### PROBLEM DESCRIPTION
Return exactly the span of lines that opens with the line containing "grey headphones [754,427,911,564]" and closes with the last line of the data, inclusive.

--- PROVIDED DATA ---

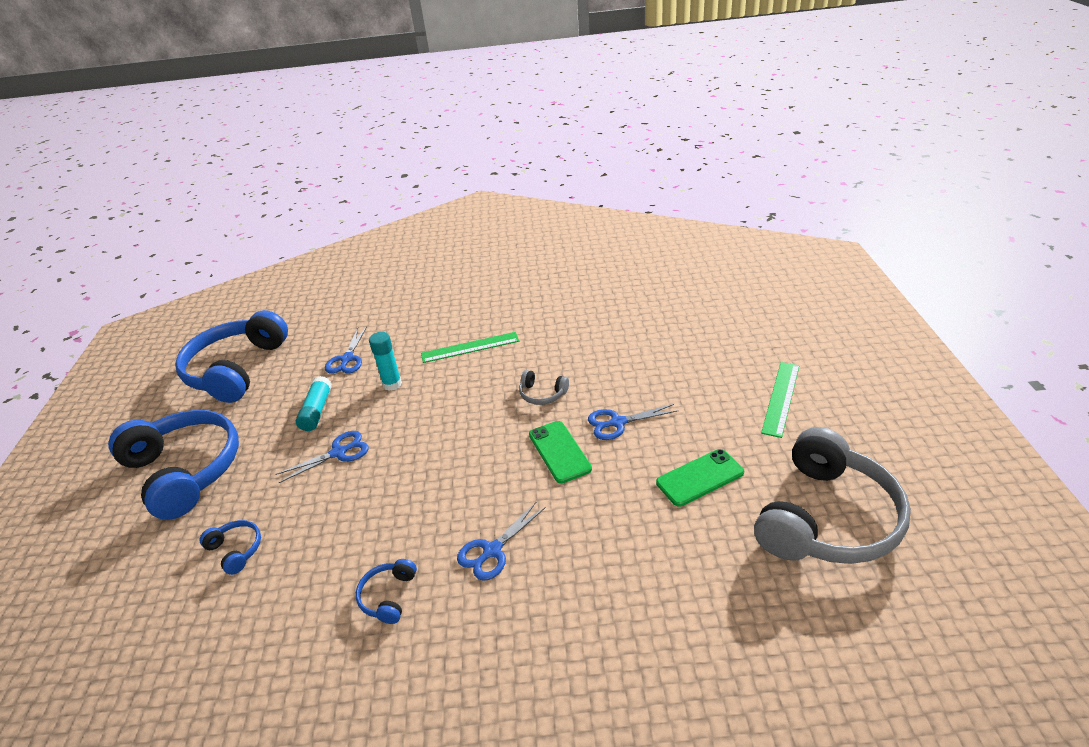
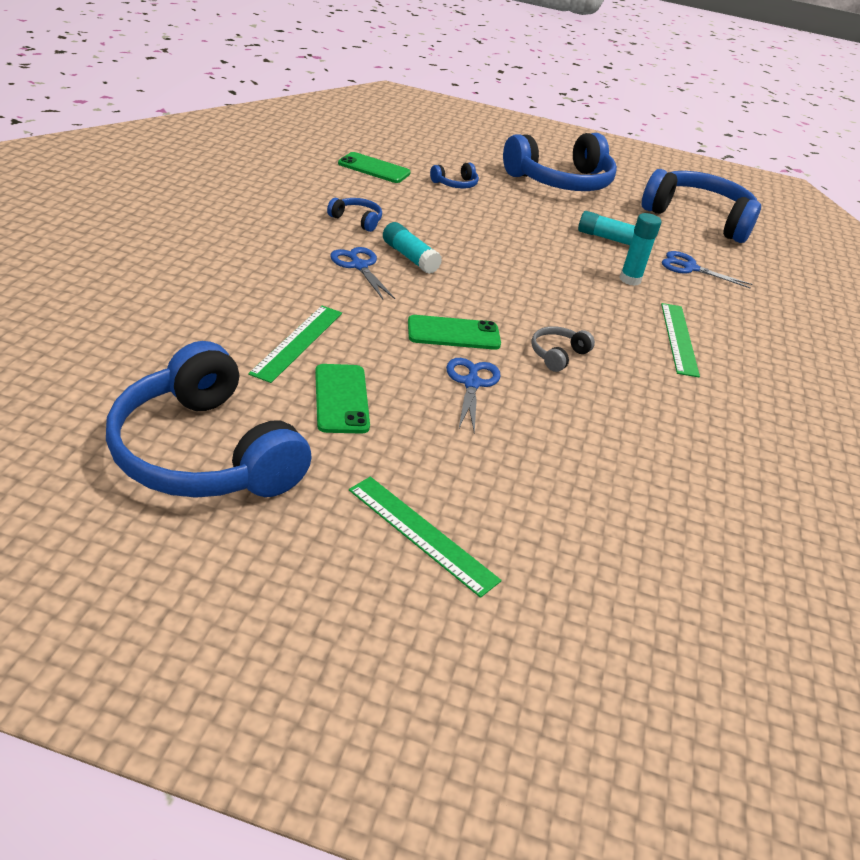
camera: 100 degrees right, 0 degrees up
blue scissors [275,431,369,483] -> none
grey headphones [754,427,911,564] -> blue headphones [106,341,312,498]
none -> green ruler [248,306,342,383]
none -> green phone [338,152,411,183]
none -> turquoise glue stick [383,222,442,274]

---

### RESULT BELOW
grey headphones [754,427,911,564] -> blue headphones [106,341,312,498]
none -> green ruler [248,306,342,383]
none -> green phone [338,152,411,183]
none -> turquoise glue stick [383,222,442,274]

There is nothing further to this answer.